What needs to be done:
Copy, with no pictures, the line that contains "none -> black plate F8:H8 level 1" and each line after it down to the end of the entries below, exactly.

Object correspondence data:
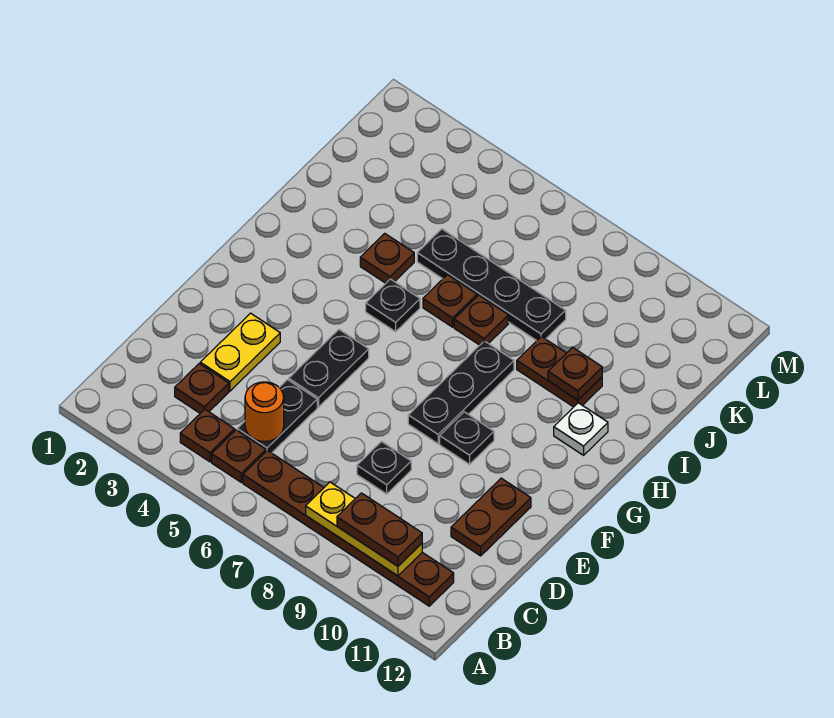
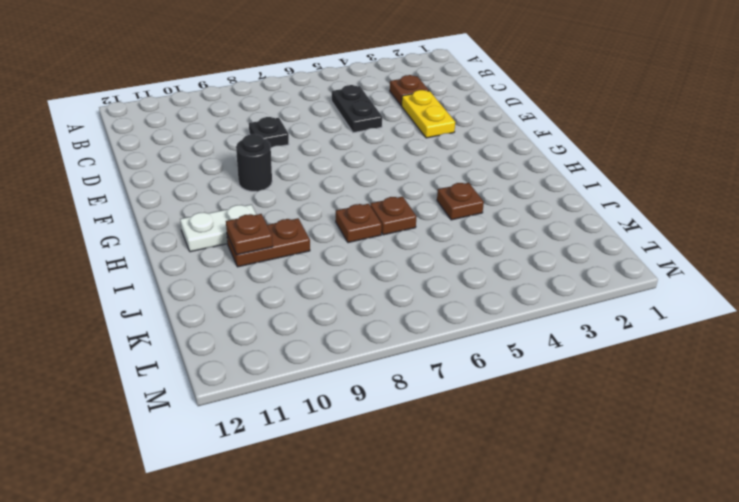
black round brick F9 level 1 -> black plate F9 level 1
white plate H10:H11 level 1 -> white plate H11 level 1
none -> brown plate B4 level 1
none -> brown plate B5 level 1
none -> brown plate B6:B11 level 1

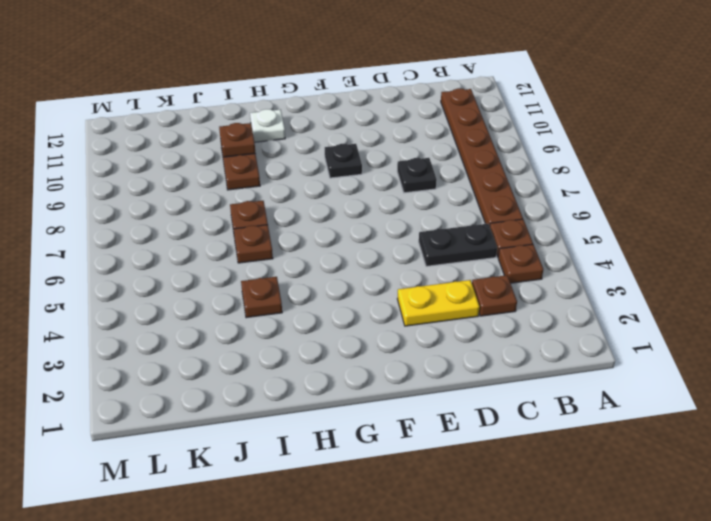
none -> brown plate D11:E11 level 1
none -> black plate E5:F5 level 1
none -> black plate F8:H8 level 1

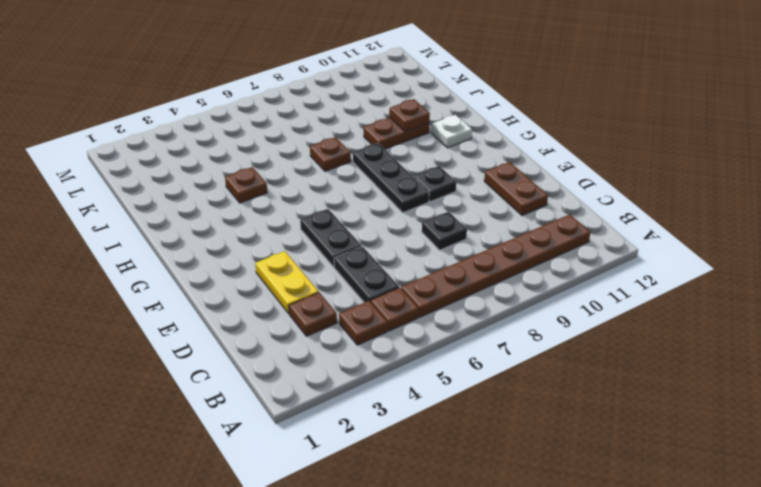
none -> black plate H5 level 1
none -> brown plate I6 level 1
none -> black plate J5:J8 level 1

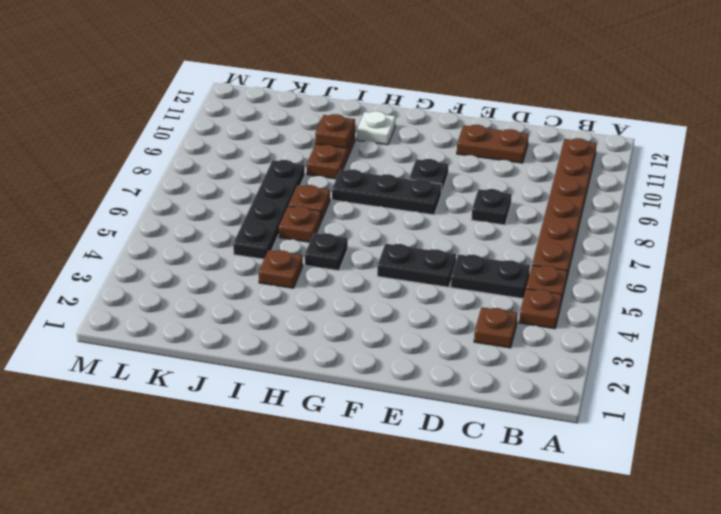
none -> yellow plate D3:E3 level 1
none -> yellow plate B8:B10 level 2
none -> orange round brick C5 level 2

Completed exercise:
none -> black plate F8:H8 level 1

none -> black plate H5 level 1
none -> brown plate I6 level 1
none -> black plate J5:J8 level 1

none -> yellow plate D3:E3 level 1
none -> yellow plate B8:B10 level 2
none -> orange round brick C5 level 2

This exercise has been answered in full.